[Opening Given data section]

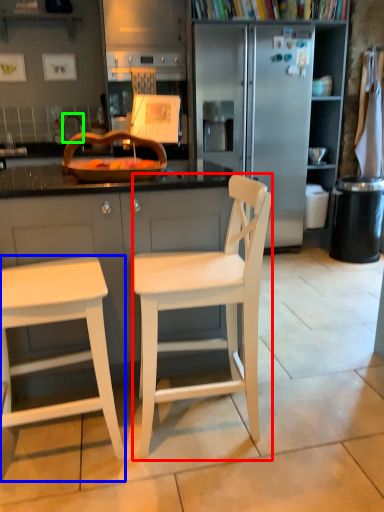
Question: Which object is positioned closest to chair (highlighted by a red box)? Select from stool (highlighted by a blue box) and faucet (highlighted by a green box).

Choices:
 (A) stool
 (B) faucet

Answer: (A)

[Closing Given data section]

Exercise aim ▸ Rewrite the records with every "faucet" changed to "tap" and everything else left as it is. Leave out the pictures.

Result of the exercise ▸
Question: Which object is positioned closest to chair (highlighted by a red box)? Select from stool (highlighted by a blue box) and tap (highlighted by a green box).

Choices:
 (A) stool
 (B) tap

Answer: (A)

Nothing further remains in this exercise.